Render each line of the listing below as one string in a JSON list, omitting any blank lines.

# Start of INFORMATION SHOWN

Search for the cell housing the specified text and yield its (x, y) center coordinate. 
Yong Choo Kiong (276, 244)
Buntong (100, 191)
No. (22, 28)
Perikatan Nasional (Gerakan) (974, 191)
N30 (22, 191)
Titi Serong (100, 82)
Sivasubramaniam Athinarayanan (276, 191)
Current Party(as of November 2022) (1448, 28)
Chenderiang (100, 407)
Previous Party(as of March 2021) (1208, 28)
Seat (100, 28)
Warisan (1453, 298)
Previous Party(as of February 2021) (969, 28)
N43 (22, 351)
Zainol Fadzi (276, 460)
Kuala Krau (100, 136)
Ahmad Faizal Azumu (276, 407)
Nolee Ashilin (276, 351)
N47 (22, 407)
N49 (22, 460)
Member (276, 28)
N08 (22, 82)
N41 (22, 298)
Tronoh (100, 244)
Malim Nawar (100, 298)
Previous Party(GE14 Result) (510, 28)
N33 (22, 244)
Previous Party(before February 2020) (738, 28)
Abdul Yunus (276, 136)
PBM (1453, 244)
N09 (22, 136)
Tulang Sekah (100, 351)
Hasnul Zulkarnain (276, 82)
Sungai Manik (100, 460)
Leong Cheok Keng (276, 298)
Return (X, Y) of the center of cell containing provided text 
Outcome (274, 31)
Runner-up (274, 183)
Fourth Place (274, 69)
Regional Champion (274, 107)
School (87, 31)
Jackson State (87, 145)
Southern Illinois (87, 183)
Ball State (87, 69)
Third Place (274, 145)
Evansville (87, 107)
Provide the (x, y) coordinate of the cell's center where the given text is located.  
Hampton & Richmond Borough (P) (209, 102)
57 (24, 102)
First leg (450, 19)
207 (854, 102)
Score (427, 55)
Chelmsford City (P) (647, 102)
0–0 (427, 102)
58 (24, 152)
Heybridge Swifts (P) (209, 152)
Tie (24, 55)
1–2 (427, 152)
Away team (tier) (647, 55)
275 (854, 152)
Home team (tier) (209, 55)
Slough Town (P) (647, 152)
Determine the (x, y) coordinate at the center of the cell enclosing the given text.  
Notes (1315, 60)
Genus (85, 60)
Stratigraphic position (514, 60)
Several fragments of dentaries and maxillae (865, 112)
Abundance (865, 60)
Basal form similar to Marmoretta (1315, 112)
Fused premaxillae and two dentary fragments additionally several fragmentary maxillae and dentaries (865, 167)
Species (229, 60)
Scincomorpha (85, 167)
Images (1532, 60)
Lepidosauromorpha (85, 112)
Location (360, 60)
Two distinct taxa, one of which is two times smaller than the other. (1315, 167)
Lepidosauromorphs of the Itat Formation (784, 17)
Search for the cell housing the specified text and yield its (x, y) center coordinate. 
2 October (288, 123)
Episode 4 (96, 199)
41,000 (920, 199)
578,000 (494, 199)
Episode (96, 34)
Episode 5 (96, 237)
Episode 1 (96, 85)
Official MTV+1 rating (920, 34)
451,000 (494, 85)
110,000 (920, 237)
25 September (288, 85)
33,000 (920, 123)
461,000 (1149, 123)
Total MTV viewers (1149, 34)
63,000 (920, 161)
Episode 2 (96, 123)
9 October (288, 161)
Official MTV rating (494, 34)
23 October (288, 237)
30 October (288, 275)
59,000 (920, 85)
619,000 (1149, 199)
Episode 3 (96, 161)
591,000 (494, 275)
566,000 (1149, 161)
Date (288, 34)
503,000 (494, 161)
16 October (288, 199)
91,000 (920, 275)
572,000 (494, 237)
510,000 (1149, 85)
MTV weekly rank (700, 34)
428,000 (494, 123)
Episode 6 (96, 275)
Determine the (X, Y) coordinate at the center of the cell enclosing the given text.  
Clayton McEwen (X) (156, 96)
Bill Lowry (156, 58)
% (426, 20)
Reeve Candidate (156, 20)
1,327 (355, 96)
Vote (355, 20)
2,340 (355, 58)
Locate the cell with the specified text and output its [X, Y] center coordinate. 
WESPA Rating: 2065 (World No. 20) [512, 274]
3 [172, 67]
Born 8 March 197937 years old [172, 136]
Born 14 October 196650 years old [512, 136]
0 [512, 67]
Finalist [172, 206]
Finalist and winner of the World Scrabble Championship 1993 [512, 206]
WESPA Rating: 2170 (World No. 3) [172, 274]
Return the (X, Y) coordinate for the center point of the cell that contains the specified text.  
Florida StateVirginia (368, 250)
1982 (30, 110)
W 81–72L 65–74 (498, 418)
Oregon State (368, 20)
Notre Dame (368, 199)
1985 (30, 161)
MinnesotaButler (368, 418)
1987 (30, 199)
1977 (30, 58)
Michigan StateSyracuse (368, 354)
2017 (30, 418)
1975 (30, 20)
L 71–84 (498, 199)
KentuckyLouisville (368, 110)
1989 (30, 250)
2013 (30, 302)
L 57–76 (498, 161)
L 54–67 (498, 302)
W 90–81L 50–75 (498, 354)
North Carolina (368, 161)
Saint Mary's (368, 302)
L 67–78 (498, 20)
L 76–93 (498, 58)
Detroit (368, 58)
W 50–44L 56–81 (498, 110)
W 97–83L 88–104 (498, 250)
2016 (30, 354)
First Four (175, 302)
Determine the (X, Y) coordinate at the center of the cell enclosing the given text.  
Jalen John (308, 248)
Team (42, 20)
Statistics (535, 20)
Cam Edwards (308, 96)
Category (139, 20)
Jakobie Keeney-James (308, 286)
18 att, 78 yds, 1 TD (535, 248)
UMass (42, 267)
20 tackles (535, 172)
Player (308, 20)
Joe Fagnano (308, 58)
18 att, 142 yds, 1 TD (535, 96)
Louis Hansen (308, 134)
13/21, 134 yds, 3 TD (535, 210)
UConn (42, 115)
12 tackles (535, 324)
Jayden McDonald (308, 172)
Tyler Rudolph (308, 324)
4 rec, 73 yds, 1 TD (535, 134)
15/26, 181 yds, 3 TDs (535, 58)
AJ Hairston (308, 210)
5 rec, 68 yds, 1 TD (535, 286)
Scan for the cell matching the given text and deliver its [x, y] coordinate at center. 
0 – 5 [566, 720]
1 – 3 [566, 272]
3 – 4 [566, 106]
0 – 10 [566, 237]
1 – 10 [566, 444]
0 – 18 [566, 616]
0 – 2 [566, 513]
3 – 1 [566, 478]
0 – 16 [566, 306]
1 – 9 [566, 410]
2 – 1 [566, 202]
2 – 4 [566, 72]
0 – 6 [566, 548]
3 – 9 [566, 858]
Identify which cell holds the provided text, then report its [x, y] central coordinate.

# End of INFORMATION SHOWN

* **RESULT OF THIS TASK**:
[
  "Search for the cell housing the specified text and yield its (x, y) center coordinate. ",
  "Yong Choo Kiong (276, 244)",
  "Buntong (100, 191)",
  "No. (22, 28)",
  "Perikatan Nasional (Gerakan) (974, 191)",
  "N30 (22, 191)",
  "Titi Serong (100, 82)",
  "Sivasubramaniam Athinarayanan (276, 191)",
  "Current Party(as of November 2022) (1448, 28)",
  "Chenderiang (100, 407)",
  "Previous Party(as of March 2021) (1208, 28)",
  "Seat (100, 28)",
  "Warisan (1453, 298)",
  "Previous Party(as of February 2021) (969, 28)",
  "N43 (22, 351)",
  "Zainol Fadzi (276, 460)",
  "Kuala Krau (100, 136)",
  "Ahmad Faizal Azumu (276, 407)",
  "Nolee Ashilin (276, 351)",
  "N47 (22, 407)",
  "N49 (22, 460)",
  "Member (276, 28)",
  "N08 (22, 82)",
  "N41 (22, 298)",
  "Tronoh (100, 244)",
  "Malim Nawar (100, 298)",
  "Previous Party(GE14 Result) (510, 28)",
  "N33 (22, 244)",
  "Previous Party(before February 2020) (738, 28)",
  "Abdul Yunus (276, 136)",
  "PBM (1453, 244)",
  "N09 (22, 136)",
  "Tulang Sekah (100, 351)",
  "Hasnul Zulkarnain (276, 82)",
  "Sungai Manik (100, 460)",
  "Leong Cheok Keng (276, 298)",
  "Return (X, Y) of the center of cell containing provided text ",
  "Outcome (274, 31)",
  "Runner-up (274, 183)",
  "Fourth Place (274, 69)",
  "Regional Champion (274, 107)",
  "School (87, 31)",
  "Jackson State (87, 145)",
  "Southern Illinois (87, 183)",
  "Ball State (87, 69)",
  "Third Place (274, 145)",
  "Evansville (87, 107)",
  "Provide the (x, y) coordinate of the cell's center where the given text is located.  ",
  "Hampton & Richmond Borough (P) (209, 102)",
  "57 (24, 102)",
  "First leg (450, 19)",
  "207 (854, 102)",
  "Score (427, 55)",
  "Chelmsford City (P) (647, 102)",
  "0–0 (427, 102)",
  "58 (24, 152)",
  "Heybridge Swifts (P) (209, 152)",
  "Tie (24, 55)",
  "1–2 (427, 152)",
  "Away team (tier) (647, 55)",
  "275 (854, 152)",
  "Home team (tier) (209, 55)",
  "Slough Town (P) (647, 152)",
  "Determine the (x, y) coordinate at the center of the cell enclosing the given text.  ",
  "Notes (1315, 60)",
  "Genus (85, 60)",
  "Stratigraphic position (514, 60)",
  "Several fragments of dentaries and maxillae (865, 112)",
  "Abundance (865, 60)",
  "Basal form similar to Marmoretta (1315, 112)",
  "Fused premaxillae and two dentary fragments additionally several fragmentary maxillae and dentaries (865, 167)",
  "Species (229, 60)",
  "Scincomorpha (85, 167)",
  "Images (1532, 60)",
  "Lepidosauromorpha (85, 112)",
  "Location (360, 60)",
  "Two distinct taxa, one of which is two times smaller than the other. (1315, 167)",
  "Lepidosauromorphs of the Itat Formation (784, 17)",
  "Search for the cell housing the specified text and yield its (x, y) center coordinate. ",
  "2 October (288, 123)",
  "Episode 4 (96, 199)",
  "41,000 (920, 199)",
  "578,000 (494, 199)",
  "Episode (96, 34)",
  "Episode 5 (96, 237)",
  "Episode 1 (96, 85)",
  "Official MTV+1 rating (920, 34)",
  "451,000 (494, 85)",
  "110,000 (920, 237)",
  "25 September (288, 85)",
  "33,000 (920, 123)",
  "461,000 (1149, 123)",
  "Total MTV viewers (1149, 34)",
  "63,000 (920, 161)",
  "Episode 2 (96, 123)",
  "9 October (288, 161)",
  "Official MTV rating (494, 34)",
  "23 October (288, 237)",
  "30 October (288, 275)",
  "59,000 (920, 85)",
  "619,000 (1149, 199)",
  "Episode 3 (96, 161)",
  "591,000 (494, 275)",
  "566,000 (1149, 161)",
  "Date (288, 34)",
  "503,000 (494, 161)",
  "16 October (288, 199)",
  "91,000 (920, 275)",
  "572,000 (494, 237)",
  "510,000 (1149, 85)",
  "MTV weekly rank (700, 34)",
  "428,000 (494, 123)",
  "Episode 6 (96, 275)",
  "Determine the (X, Y) coordinate at the center of the cell enclosing the given text.  ",
  "Clayton McEwen (X) (156, 96)",
  "Bill Lowry (156, 58)",
  "% (426, 20)",
  "Reeve Candidate (156, 20)",
  "1,327 (355, 96)",
  "Vote (355, 20)",
  "2,340 (355, 58)",
  "Locate the cell with the specified text and output its [X, Y] center coordinate. ",
  "WESPA Rating: 2065 (World No. 20) [512, 274]",
  "3 [172, 67]",
  "Born 8 March 197937 years old [172, 136]",
  "Born 14 October 196650 years old [512, 136]",
  "0 [512, 67]",
  "Finalist [172, 206]",
  "Finalist and winner of the World Scrabble Championship 1993 [512, 206]",
  "WESPA Rating: 2170 (World No. 3) [172, 274]",
  "Return the (X, Y) coordinate for the center point of the cell that contains the specified text.  ",
  "Florida StateVirginia (368, 250)",
  "1982 (30, 110)",
  "W 81–72L 65–74 (498, 418)",
  "Oregon State (368, 20)",
  "Notre Dame (368, 199)",
  "1985 (30, 161)",
  "MinnesotaButler (368, 418)",
  "1987 (30, 199)",
  "1977 (30, 58)",
  "Michigan StateSyracuse (368, 354)",
  "2017 (30, 418)",
  "1975 (30, 20)",
  "L 71–84 (498, 199)",
  "KentuckyLouisville (368, 110)",
  "1989 (30, 250)",
  "2013 (30, 302)",
  "L 57–76 (498, 161)",
  "L 54–67 (498, 302)",
  "W 90–81L 50–75 (498, 354)",
  "North Carolina (368, 161)",
  "Saint Mary's (368, 302)",
  "L 67–78 (498, 20)",
  "L 76–93 (498, 58)",
  "Detroit (368, 58)",
  "W 50–44L 56–81 (498, 110)",
  "W 97–83L 88–104 (498, 250)",
  "2016 (30, 354)",
  "First Four (175, 302)",
  "Determine the (X, Y) coordinate at the center of the cell enclosing the given text.  ",
  "Jalen John (308, 248)",
  "Team (42, 20)",
  "Statistics (535, 20)",
  "Cam Edwards (308, 96)",
  "Category (139, 20)",
  "Jakobie Keeney-James (308, 286)",
  "18 att, 78 yds, 1 TD (535, 248)",
  "UMass (42, 267)",
  "20 tackles (535, 172)",
  "Player (308, 20)",
  "Joe Fagnano (308, 58)",
  "18 att, 142 yds, 1 TD (535, 96)",
  "Louis Hansen (308, 134)",
  "13/21, 134 yds, 3 TD (535, 210)",
  "UConn (42, 115)",
  "12 tackles (535, 324)",
  "Jayden McDonald (308, 172)",
  "Tyler Rudolph (308, 324)",
  "4 rec, 73 yds, 1 TD (535, 134)",
  "15/26, 181 yds, 3 TDs (535, 58)",
  "AJ Hairston (308, 210)",
  "5 rec, 68 yds, 1 TD (535, 286)",
  "Scan for the cell matching the given text and deliver its [x, y] coordinate at center. ",
  "0 – 5 [566, 720]",
  "1 – 3 [566, 272]",
  "3 – 4 [566, 106]",
  "0 – 10 [566, 237]",
  "1 – 10 [566, 444]",
  "0 – 18 [566, 616]",
  "0 – 2 [566, 513]",
  "3 – 1 [566, 478]",
  "0 – 16 [566, 306]",
  "1 – 9 [566, 410]",
  "2 – 1 [566, 202]",
  "2 – 4 [566, 72]",
  "0 – 6 [566, 548]",
  "3 – 9 [566, 858]",
  "Identify which cell holds the provided text, then report its [x, y] central coordinate."
]